┌────────

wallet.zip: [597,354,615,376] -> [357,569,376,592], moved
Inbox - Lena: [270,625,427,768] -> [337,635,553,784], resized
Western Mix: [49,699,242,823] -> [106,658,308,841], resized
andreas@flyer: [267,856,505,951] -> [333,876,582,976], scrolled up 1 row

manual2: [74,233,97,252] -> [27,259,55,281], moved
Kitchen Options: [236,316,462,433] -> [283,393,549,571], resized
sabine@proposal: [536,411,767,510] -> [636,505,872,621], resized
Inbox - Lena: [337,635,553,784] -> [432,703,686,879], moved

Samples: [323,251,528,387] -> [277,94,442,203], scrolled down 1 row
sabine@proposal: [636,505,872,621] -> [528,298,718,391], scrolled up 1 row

└────────

ASSIGNMENT ▸ Exactly the lines from the one containing "Kitchen Options: [236,316,462,433]" through the end of the records above should be returned, with both ends kept.

EXPECTED OUTPUT ▸
Kitchen Options: [236,316,462,433] -> [283,393,549,571], resized
sabine@proposal: [536,411,767,510] -> [636,505,872,621], resized
Inbox - Lena: [337,635,553,784] -> [432,703,686,879], moved

Samples: [323,251,528,387] -> [277,94,442,203], scrolled down 1 row
sabine@proposal: [636,505,872,621] -> [528,298,718,391], scrolled up 1 row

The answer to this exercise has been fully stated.